■ Written task: Please rewrite the entries below with every "chopping board" renamed to "cutting board" and everything else unchanged. Leave the pictures out of your answer.

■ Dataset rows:
■ ■ ■
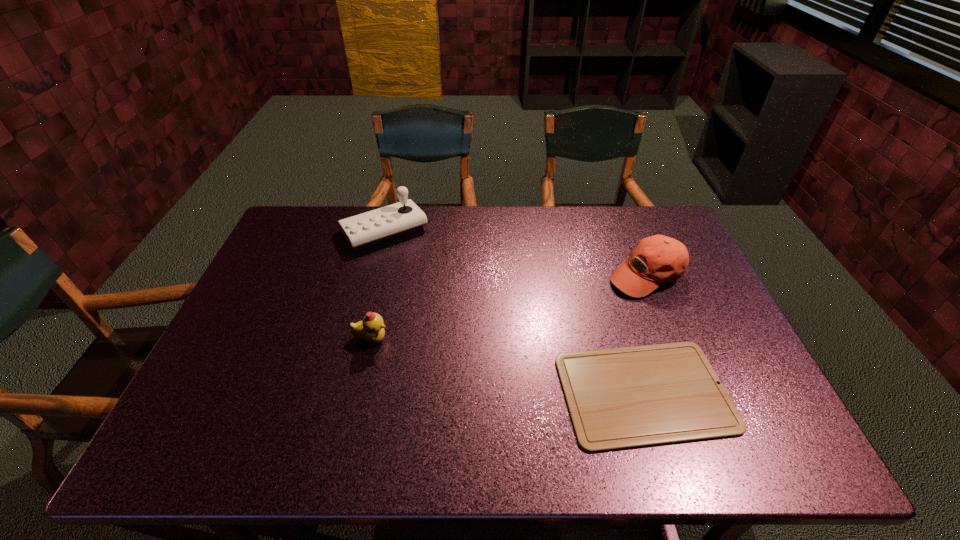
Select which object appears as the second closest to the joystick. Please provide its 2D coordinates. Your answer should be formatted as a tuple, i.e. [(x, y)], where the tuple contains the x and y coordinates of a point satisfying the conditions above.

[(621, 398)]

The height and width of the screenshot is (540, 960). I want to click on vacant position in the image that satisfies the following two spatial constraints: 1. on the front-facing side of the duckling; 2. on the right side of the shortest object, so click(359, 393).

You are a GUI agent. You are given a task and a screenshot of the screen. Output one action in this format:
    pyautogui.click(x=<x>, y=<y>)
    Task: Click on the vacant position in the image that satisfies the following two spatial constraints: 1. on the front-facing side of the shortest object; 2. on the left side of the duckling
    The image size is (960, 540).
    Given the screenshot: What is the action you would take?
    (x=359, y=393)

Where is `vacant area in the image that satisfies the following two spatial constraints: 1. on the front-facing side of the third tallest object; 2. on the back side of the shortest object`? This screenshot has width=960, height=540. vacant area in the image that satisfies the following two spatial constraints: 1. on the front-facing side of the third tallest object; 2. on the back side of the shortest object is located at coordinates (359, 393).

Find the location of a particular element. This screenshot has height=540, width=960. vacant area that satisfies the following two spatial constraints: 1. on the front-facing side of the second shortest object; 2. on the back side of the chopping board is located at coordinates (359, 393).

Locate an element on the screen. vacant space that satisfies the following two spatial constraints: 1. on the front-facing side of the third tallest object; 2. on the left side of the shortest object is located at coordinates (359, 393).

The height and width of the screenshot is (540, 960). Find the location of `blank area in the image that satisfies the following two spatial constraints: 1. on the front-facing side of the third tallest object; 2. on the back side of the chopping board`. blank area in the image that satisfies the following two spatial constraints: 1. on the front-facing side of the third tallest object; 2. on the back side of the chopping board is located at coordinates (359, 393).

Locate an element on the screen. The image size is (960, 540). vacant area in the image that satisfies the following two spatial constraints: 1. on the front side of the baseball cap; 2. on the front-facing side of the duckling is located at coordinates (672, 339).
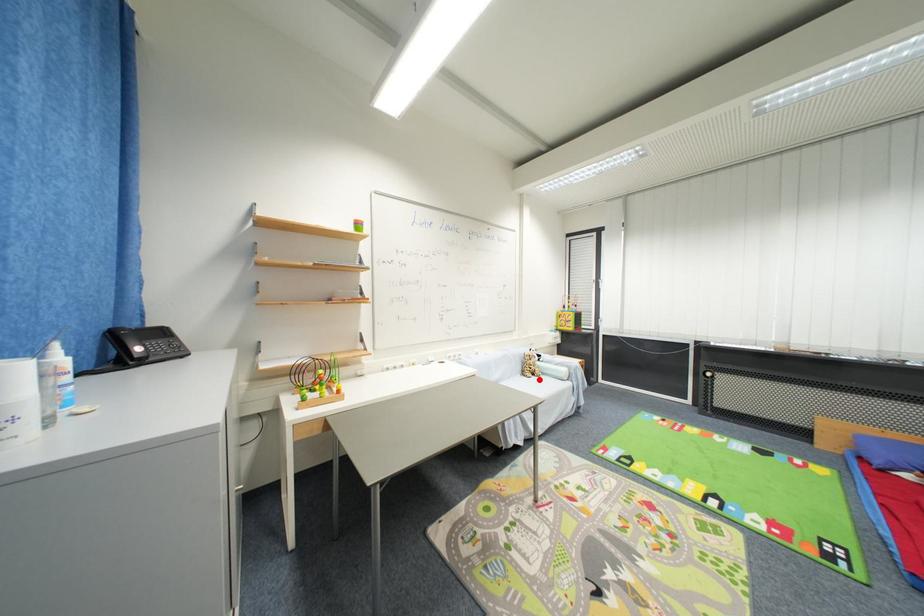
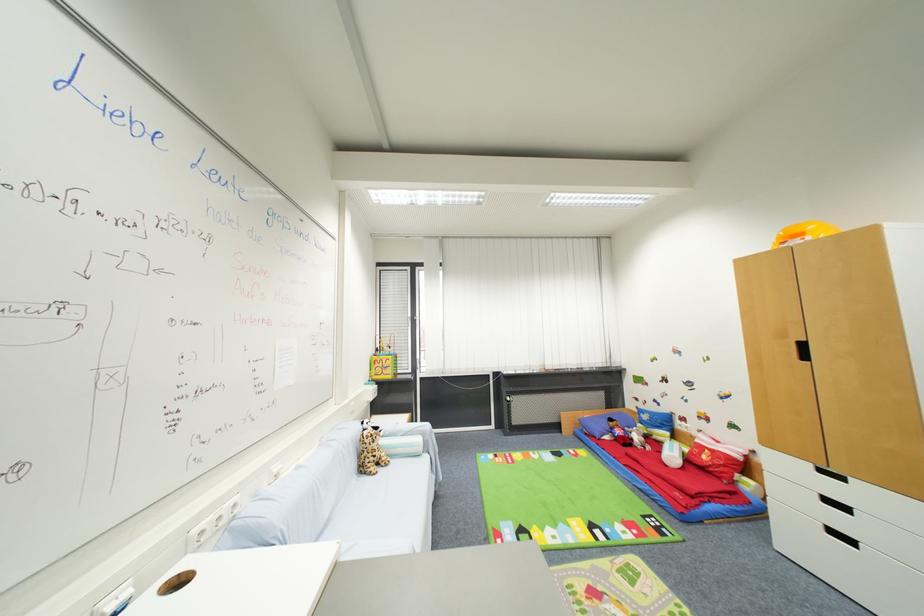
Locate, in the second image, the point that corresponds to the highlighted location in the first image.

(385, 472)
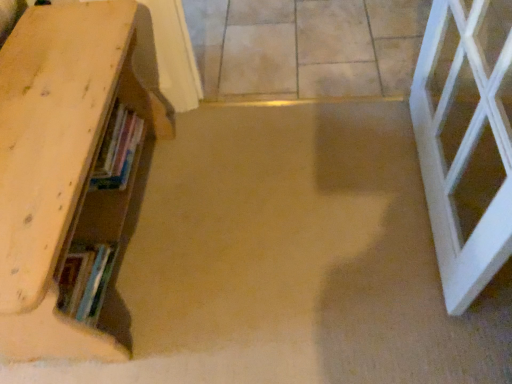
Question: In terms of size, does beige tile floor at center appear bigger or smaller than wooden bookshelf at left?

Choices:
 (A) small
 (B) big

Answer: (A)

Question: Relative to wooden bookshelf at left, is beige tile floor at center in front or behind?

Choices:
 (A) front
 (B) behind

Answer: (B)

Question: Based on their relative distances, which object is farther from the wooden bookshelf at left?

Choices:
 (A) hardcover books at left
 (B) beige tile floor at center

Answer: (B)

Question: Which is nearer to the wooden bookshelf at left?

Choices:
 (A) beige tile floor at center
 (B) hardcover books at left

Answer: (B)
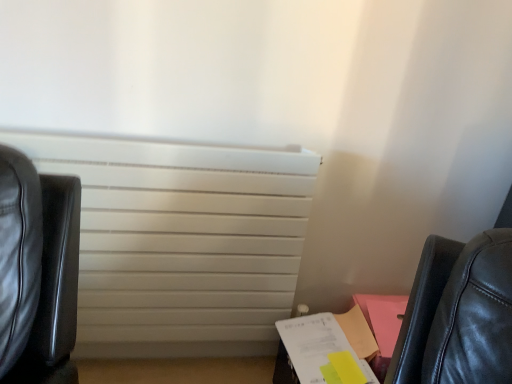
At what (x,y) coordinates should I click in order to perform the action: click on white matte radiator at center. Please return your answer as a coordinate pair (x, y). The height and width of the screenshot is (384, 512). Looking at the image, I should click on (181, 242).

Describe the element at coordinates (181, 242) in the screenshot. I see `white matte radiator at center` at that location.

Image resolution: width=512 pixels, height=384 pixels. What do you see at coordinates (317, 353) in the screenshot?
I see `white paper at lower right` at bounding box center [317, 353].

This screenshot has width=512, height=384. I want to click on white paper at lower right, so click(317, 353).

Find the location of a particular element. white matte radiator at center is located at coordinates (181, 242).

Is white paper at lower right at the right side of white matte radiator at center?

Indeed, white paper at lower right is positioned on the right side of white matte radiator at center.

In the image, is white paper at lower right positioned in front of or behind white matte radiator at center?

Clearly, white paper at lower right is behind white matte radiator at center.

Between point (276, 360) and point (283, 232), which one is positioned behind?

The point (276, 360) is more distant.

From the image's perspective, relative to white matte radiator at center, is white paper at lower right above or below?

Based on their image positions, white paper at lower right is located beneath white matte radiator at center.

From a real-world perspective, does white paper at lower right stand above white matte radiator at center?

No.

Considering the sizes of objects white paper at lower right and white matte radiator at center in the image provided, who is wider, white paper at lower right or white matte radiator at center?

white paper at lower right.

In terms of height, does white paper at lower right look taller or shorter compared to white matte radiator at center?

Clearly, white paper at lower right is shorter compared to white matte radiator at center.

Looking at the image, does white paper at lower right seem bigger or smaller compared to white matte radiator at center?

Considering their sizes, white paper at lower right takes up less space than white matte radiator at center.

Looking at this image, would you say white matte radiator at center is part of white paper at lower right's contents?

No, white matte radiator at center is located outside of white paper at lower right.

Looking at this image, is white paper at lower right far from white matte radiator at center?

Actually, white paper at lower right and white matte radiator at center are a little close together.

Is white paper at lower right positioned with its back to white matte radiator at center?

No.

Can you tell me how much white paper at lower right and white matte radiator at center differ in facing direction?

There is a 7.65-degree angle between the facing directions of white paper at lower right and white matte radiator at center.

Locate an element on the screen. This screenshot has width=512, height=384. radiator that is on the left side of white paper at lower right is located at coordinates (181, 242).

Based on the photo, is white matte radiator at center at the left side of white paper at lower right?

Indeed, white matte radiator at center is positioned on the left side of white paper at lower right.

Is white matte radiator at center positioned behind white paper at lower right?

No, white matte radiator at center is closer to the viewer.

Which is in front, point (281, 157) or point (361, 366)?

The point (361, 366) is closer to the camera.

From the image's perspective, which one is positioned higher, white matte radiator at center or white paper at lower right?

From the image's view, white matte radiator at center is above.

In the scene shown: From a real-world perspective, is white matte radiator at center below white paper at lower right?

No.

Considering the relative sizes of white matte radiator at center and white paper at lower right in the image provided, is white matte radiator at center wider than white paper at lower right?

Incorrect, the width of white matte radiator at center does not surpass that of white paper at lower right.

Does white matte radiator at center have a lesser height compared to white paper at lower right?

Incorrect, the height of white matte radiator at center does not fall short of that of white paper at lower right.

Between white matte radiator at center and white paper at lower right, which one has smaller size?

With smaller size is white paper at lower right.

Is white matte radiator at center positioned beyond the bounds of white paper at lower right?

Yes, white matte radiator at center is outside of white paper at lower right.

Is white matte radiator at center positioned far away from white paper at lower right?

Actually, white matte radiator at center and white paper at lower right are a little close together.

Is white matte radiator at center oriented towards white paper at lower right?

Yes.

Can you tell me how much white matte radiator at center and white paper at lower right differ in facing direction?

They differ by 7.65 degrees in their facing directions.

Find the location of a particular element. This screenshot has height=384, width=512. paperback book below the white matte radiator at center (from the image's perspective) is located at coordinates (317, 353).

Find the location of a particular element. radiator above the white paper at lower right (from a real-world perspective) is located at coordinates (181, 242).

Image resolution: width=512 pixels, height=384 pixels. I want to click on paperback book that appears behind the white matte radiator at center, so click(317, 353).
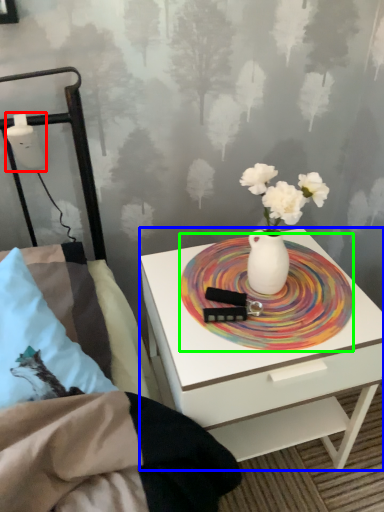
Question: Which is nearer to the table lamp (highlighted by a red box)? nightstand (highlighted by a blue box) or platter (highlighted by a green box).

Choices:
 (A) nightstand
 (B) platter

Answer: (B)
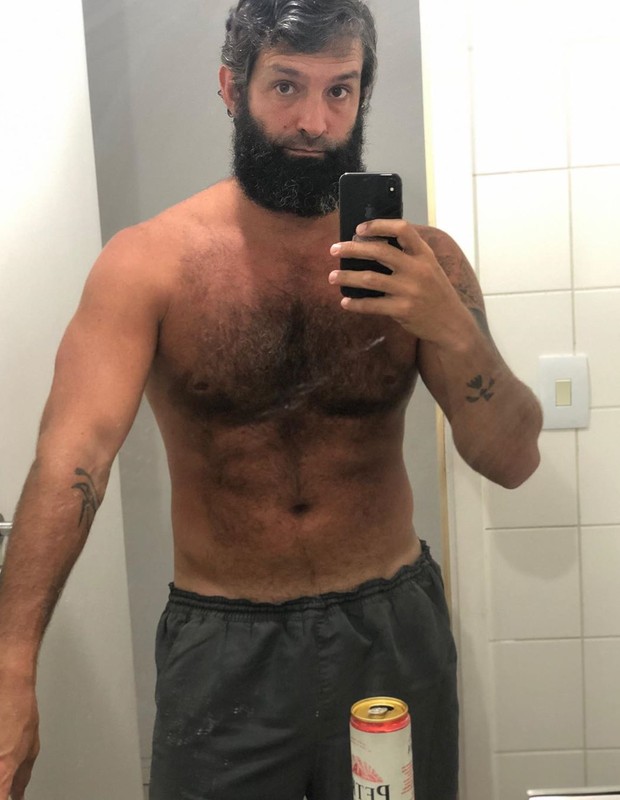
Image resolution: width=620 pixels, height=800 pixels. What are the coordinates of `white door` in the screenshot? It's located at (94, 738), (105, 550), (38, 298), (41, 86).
■ ■ ■
■ Written solution:
Select which object appears as the second closest to the joystick. Please provide its 2D coordinates. Your answer should be formatted as a tuple, i.e. [(x, y)], where the tuple contains the x and y coordinates of a point satisfying the conditions above.

[(621, 398)]

The height and width of the screenshot is (540, 960). I want to click on vacant position in the image that satisfies the following two spatial constraints: 1. on the front-facing side of the duckling; 2. on the right side of the shortest object, so click(359, 393).

You are a GUI agent. You are given a task and a screenshot of the screen. Output one action in this format:
    pyautogui.click(x=<x>, y=<y>)
    Task: Click on the vacant position in the image that satisfies the following two spatial constraints: 1. on the front-facing side of the shortest object; 2. on the left side of the duckling
    The image size is (960, 540).
    Given the screenshot: What is the action you would take?
    (x=359, y=393)

Where is `vacant area in the image that satisfies the following two spatial constraints: 1. on the front-facing side of the third tallest object; 2. on the back side of the shortest object`? This screenshot has width=960, height=540. vacant area in the image that satisfies the following two spatial constraints: 1. on the front-facing side of the third tallest object; 2. on the back side of the shortest object is located at coordinates (359, 393).

Find the location of a particular element. This screenshot has height=540, width=960. vacant area that satisfies the following two spatial constraints: 1. on the front-facing side of the second shortest object; 2. on the back side of the cutting board is located at coordinates (359, 393).

Locate an element on the screen. vacant space that satisfies the following two spatial constraints: 1. on the front-facing side of the third tallest object; 2. on the left side of the shortest object is located at coordinates (359, 393).

The height and width of the screenshot is (540, 960). Find the location of `blank area in the image that satisfies the following two spatial constraints: 1. on the front-facing side of the third tallest object; 2. on the back side of the cutting board`. blank area in the image that satisfies the following two spatial constraints: 1. on the front-facing side of the third tallest object; 2. on the back side of the cutting board is located at coordinates (359, 393).

Locate an element on the screen. The image size is (960, 540). vacant area in the image that satisfies the following two spatial constraints: 1. on the front side of the baseball cap; 2. on the front-facing side of the duckling is located at coordinates (672, 339).
Locate, in the second image, the point that corresponds to the highlighted location in the first image.

(385, 472)
Question: In terms of size, does beige tile floor at center appear bigger or smaller than wooden bookshelf at left?

Choices:
 (A) small
 (B) big

Answer: (A)

Question: Relative to wooden bookshelf at left, is beige tile floor at center in front or behind?

Choices:
 (A) front
 (B) behind

Answer: (B)

Question: Based on their relative distances, which object is farther from the wooden bookshelf at left?

Choices:
 (A) hardcover books at left
 (B) beige tile floor at center

Answer: (B)

Question: Which is nearer to the wooden bookshelf at left?

Choices:
 (A) beige tile floor at center
 (B) hardcover books at left

Answer: (B)
At what (x,y) coordinates should I click in order to perform the action: click on white matte radiator at center. Please return your answer as a coordinate pair (x, y). The height and width of the screenshot is (384, 512). Looking at the image, I should click on (181, 242).

Describe the element at coordinates (181, 242) in the screenshot. I see `white matte radiator at center` at that location.

Image resolution: width=512 pixels, height=384 pixels. What do you see at coordinates (317, 353) in the screenshot?
I see `white paper at lower right` at bounding box center [317, 353].

This screenshot has width=512, height=384. I want to click on white paper at lower right, so click(317, 353).

Find the location of a particular element. white matte radiator at center is located at coordinates (181, 242).

Is white paper at lower right at the right side of white matte radiator at center?

Indeed, white paper at lower right is positioned on the right side of white matte radiator at center.

In the image, is white paper at lower right positioned in front of or behind white matte radiator at center?

Clearly, white paper at lower right is behind white matte radiator at center.

Between point (276, 360) and point (283, 232), which one is positioned behind?

The point (276, 360) is more distant.

From the image's perspective, relative to white matte radiator at center, is white paper at lower right above or below?

Based on their image positions, white paper at lower right is located beneath white matte radiator at center.

From a real-world perspective, does white paper at lower right stand above white matte radiator at center?

No.

Considering the sizes of objects white paper at lower right and white matte radiator at center in the image provided, who is wider, white paper at lower right or white matte radiator at center?

white paper at lower right.

In terms of height, does white paper at lower right look taller or shorter compared to white matte radiator at center?

Clearly, white paper at lower right is shorter compared to white matte radiator at center.

Looking at the image, does white paper at lower right seem bigger or smaller compared to white matte radiator at center?

Considering their sizes, white paper at lower right takes up less space than white matte radiator at center.

Looking at this image, would you say white matte radiator at center is part of white paper at lower right's contents?

No, white matte radiator at center is located outside of white paper at lower right.

Looking at this image, is white paper at lower right far from white matte radiator at center?

Actually, white paper at lower right and white matte radiator at center are a little close together.

Is white paper at lower right positioned with its back to white matte radiator at center?

No.

Can you tell me how much white paper at lower right and white matte radiator at center differ in facing direction?

There is a 7.65-degree angle between the facing directions of white paper at lower right and white matte radiator at center.

Locate an element on the screen. This screenshot has width=512, height=384. radiator that is on the left side of white paper at lower right is located at coordinates (181, 242).

Based on the photo, is white matte radiator at center at the left side of white paper at lower right?

Indeed, white matte radiator at center is positioned on the left side of white paper at lower right.

Is white matte radiator at center positioned behind white paper at lower right?

No, white matte radiator at center is closer to the viewer.

Which is in front, point (281, 157) or point (361, 366)?

The point (361, 366) is closer to the camera.

From the image's perspective, which one is positioned higher, white matte radiator at center or white paper at lower right?

From the image's view, white matte radiator at center is above.

In the scene shown: From a real-world perspective, is white matte radiator at center below white paper at lower right?

No.

Considering the relative sizes of white matte radiator at center and white paper at lower right in the image provided, is white matte radiator at center wider than white paper at lower right?

Incorrect, the width of white matte radiator at center does not surpass that of white paper at lower right.

Does white matte radiator at center have a lesser height compared to white paper at lower right?

Incorrect, the height of white matte radiator at center does not fall short of that of white paper at lower right.

Between white matte radiator at center and white paper at lower right, which one has smaller size?

With smaller size is white paper at lower right.

Is white matte radiator at center positioned beyond the bounds of white paper at lower right?

Yes, white matte radiator at center is outside of white paper at lower right.

Is white matte radiator at center positioned far away from white paper at lower right?

Actually, white matte radiator at center and white paper at lower right are a little close together.

Is white matte radiator at center oriented towards white paper at lower right?

Yes.

Can you tell me how much white matte radiator at center and white paper at lower right differ in facing direction?

They differ by 7.65 degrees in their facing directions.

Find the location of a particular element. This screenshot has height=384, width=512. paperback book below the white matte radiator at center (from the image's perspective) is located at coordinates (317, 353).

Find the location of a particular element. radiator above the white paper at lower right (from a real-world perspective) is located at coordinates (181, 242).

Image resolution: width=512 pixels, height=384 pixels. I want to click on paperback book that appears behind the white matte radiator at center, so click(317, 353).
Question: Which is nearer to the table lamp (highlighted by a red box)? nightstand (highlighted by a blue box) or platter (highlighted by a green box).

Choices:
 (A) nightstand
 (B) platter

Answer: (B)
Image resolution: width=620 pixels, height=800 pixels. What are the coordinates of `white door` in the screenshot? It's located at (94, 738), (105, 550), (38, 298), (41, 86).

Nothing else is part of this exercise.